- [THE TASK]: Pull out of the data below the stretch of lines bounded by the one containing "none -> lime brick D3:F3 level 1" and the one containing "none -> lime brick F3 level 2", both bounds included, unchanged.

[Stored dataset items]
=== Section Start ===

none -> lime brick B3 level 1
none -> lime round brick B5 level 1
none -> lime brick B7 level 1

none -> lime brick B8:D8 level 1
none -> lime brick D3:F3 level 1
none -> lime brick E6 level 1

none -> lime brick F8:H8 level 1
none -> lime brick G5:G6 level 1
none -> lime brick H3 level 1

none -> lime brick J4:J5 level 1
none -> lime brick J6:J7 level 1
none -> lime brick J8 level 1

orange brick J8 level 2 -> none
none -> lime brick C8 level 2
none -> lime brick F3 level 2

=== Section End ===
=== Section Start ===

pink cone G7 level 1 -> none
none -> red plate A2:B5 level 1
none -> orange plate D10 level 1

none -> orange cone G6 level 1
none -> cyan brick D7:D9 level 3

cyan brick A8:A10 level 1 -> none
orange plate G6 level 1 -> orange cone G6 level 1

=== Section End ===
=== Section Start ===

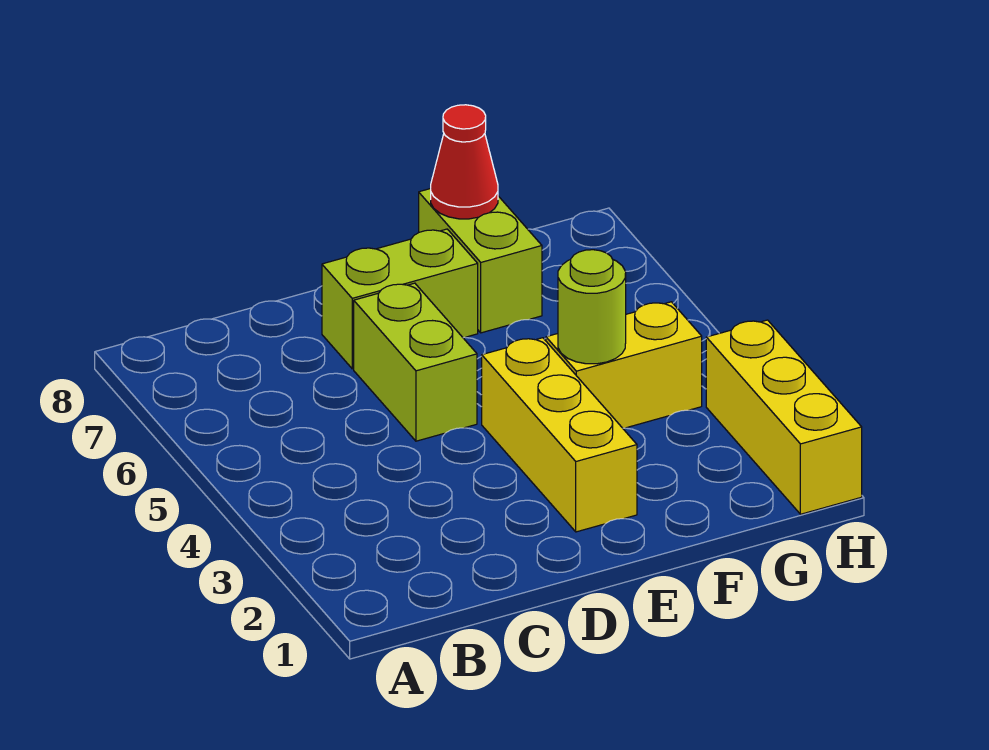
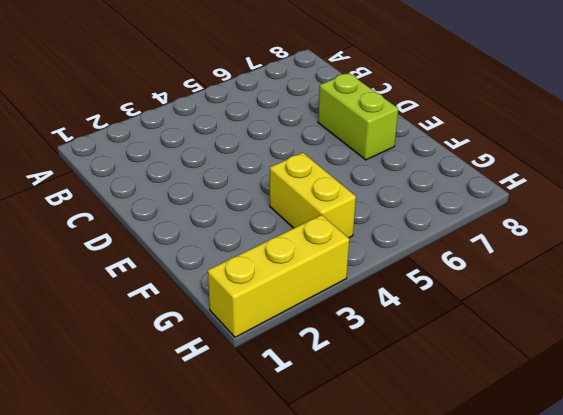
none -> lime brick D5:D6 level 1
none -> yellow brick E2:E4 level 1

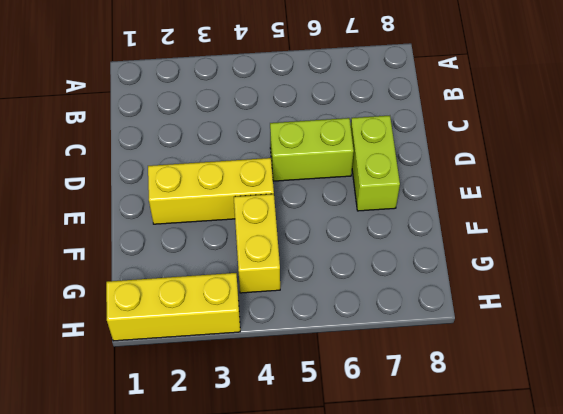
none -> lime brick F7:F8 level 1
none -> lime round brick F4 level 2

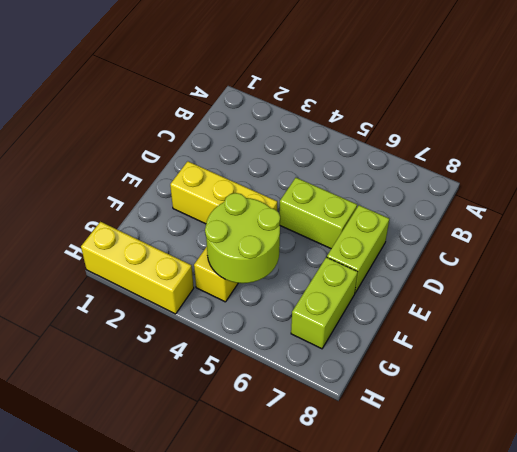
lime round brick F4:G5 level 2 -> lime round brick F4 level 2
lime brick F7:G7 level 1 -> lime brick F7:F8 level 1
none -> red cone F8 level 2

=== Section End ===

- [WRITTEN SOLUTION]:
none -> lime brick D3:F3 level 1
none -> lime brick E6 level 1

none -> lime brick F8:H8 level 1
none -> lime brick G5:G6 level 1
none -> lime brick H3 level 1

none -> lime brick J4:J5 level 1
none -> lime brick J6:J7 level 1
none -> lime brick J8 level 1

orange brick J8 level 2 -> none
none -> lime brick C8 level 2
none -> lime brick F3 level 2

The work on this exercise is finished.